EXTRACTED MATERIAL =>
++++++++++++++++++++
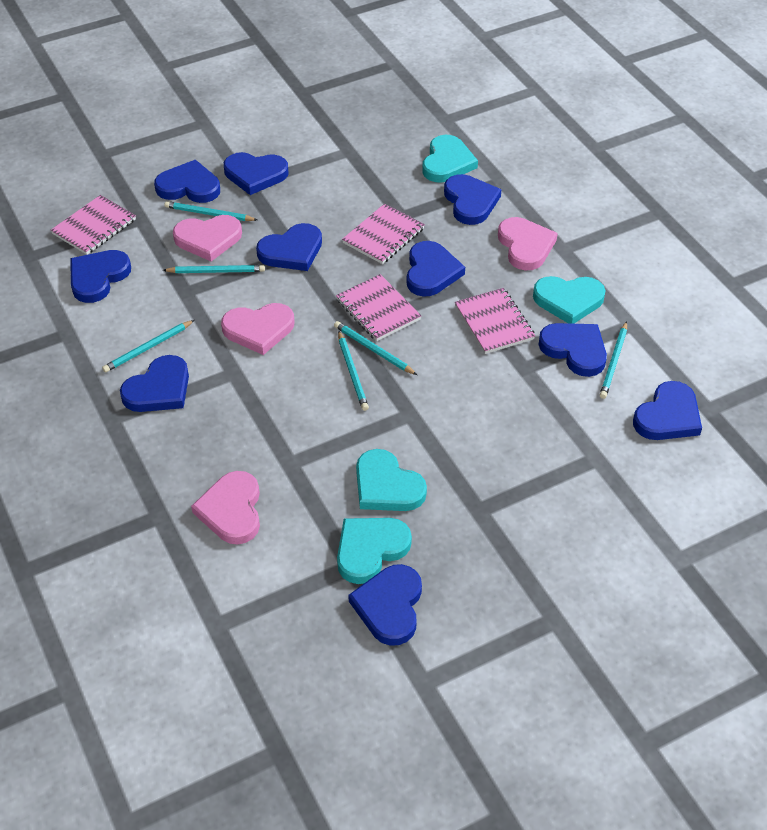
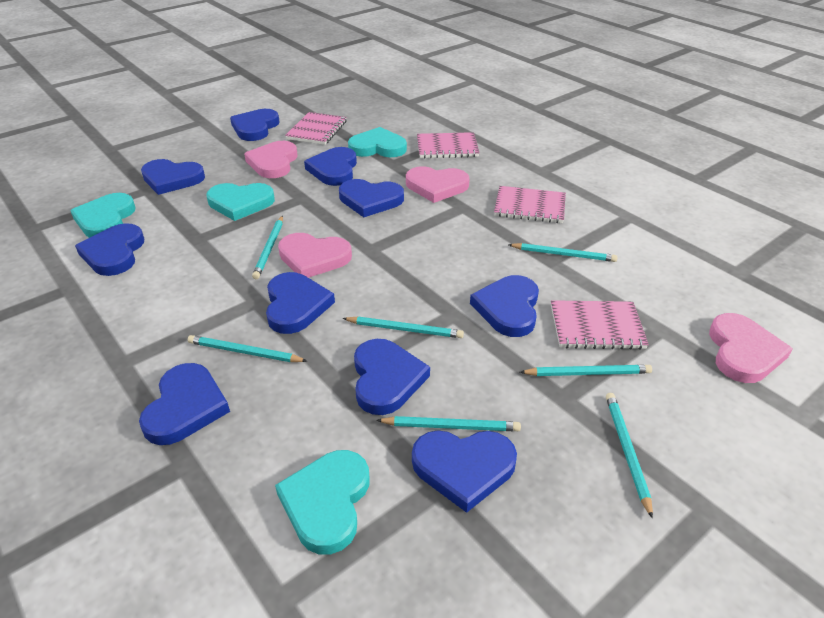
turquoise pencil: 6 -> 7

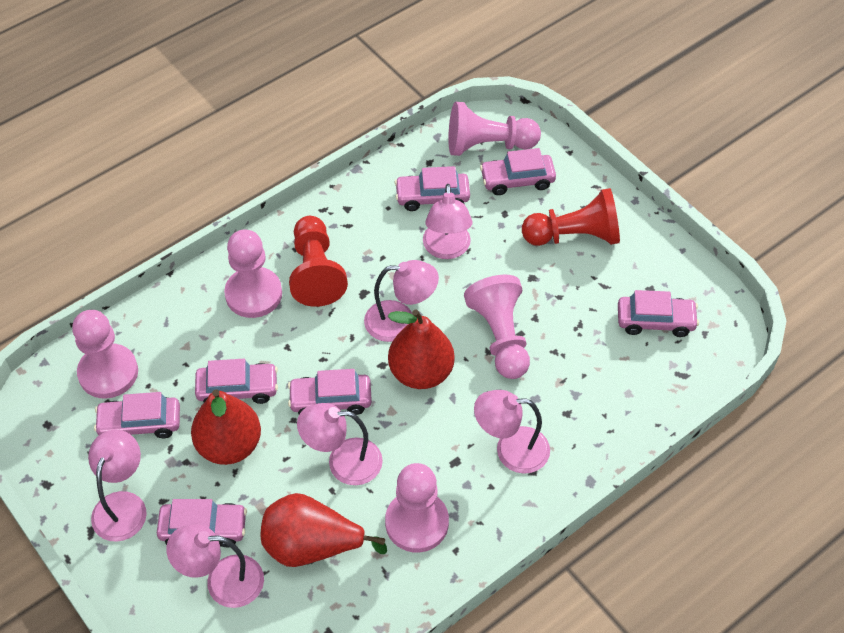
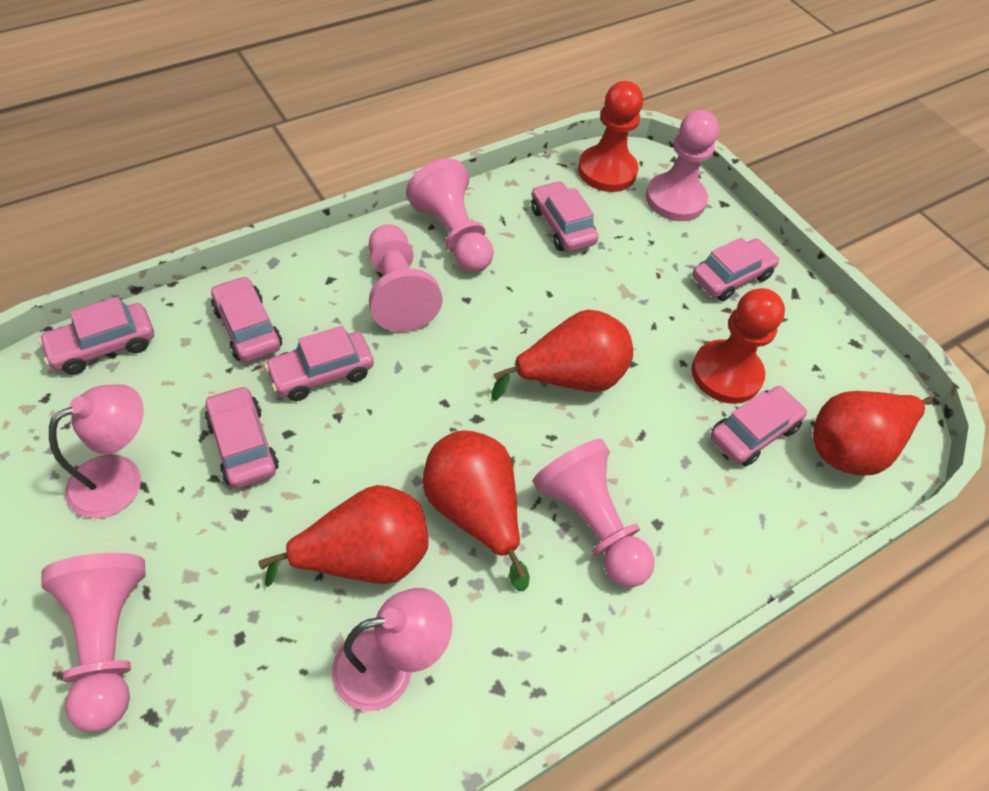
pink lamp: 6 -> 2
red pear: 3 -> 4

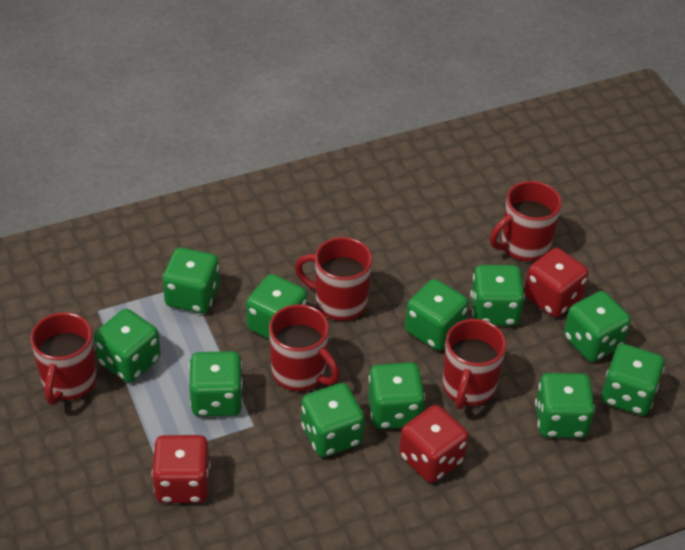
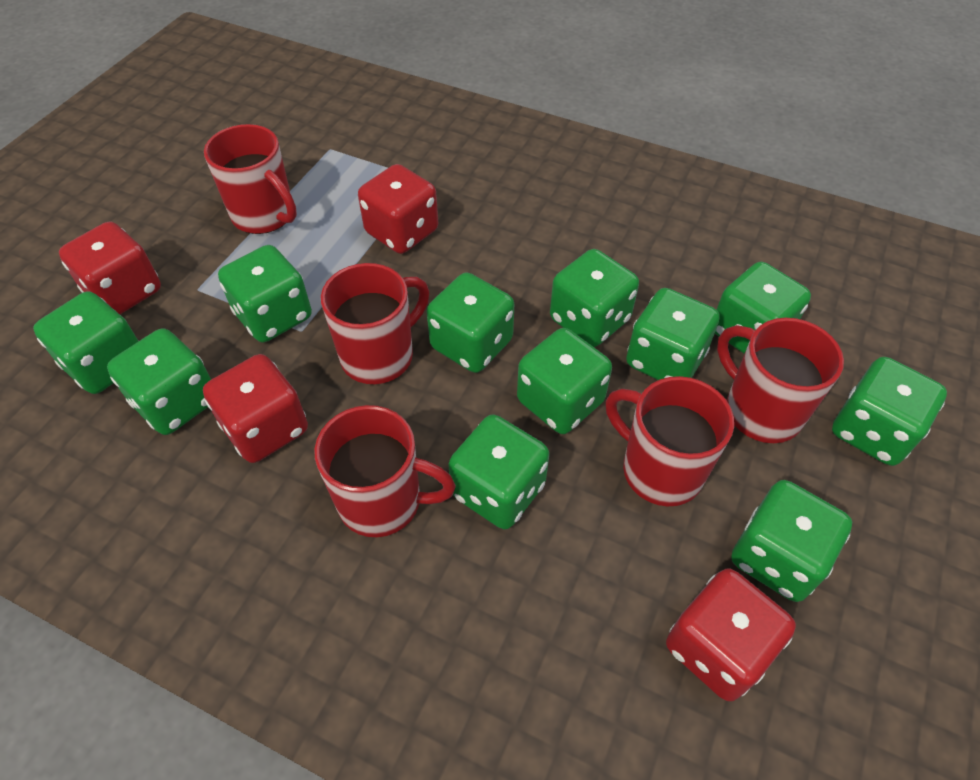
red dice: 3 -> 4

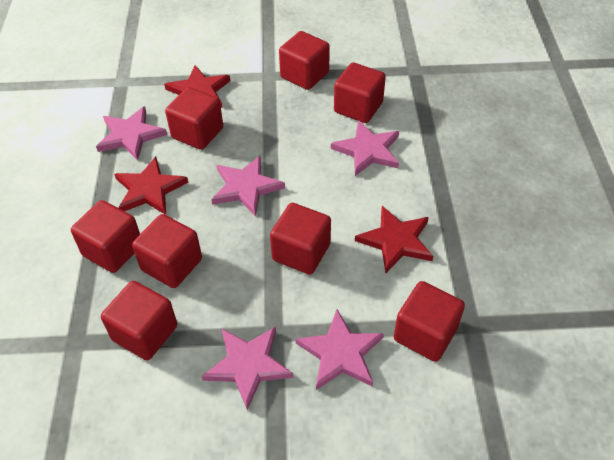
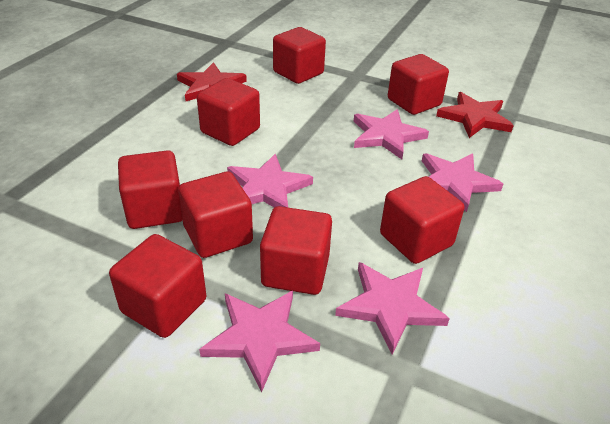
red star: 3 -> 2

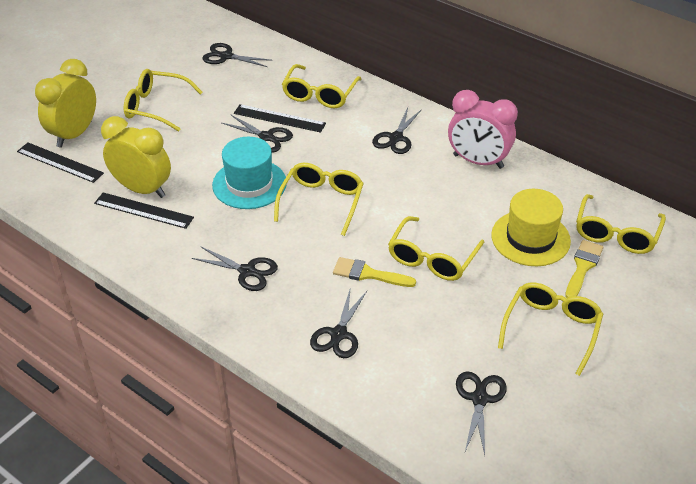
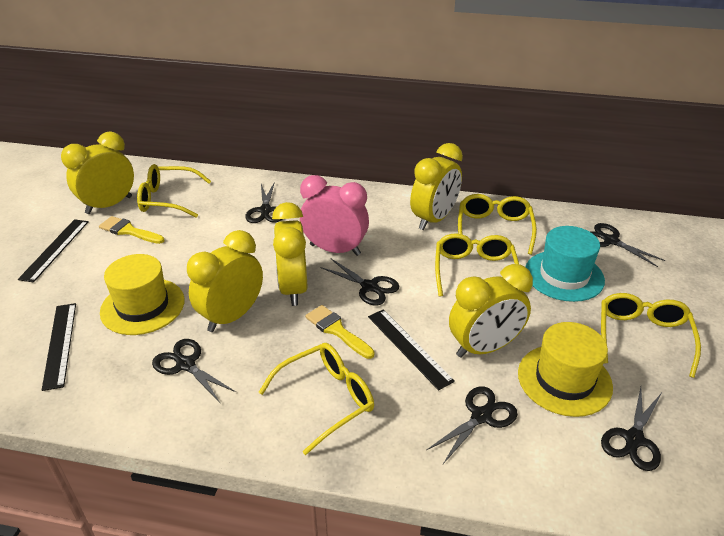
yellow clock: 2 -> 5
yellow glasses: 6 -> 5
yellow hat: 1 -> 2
++++++++++++++++++++
ABOUT THIS EXERCISE =>
Each entry above should be written out again exactly, without its pictures.

EXERCISE ANSWER =>
turquoise pencil: 6 -> 7

pink lamp: 6 -> 2
red pear: 3 -> 4

red dice: 3 -> 4

red star: 3 -> 2

yellow clock: 2 -> 5
yellow glasses: 6 -> 5
yellow hat: 1 -> 2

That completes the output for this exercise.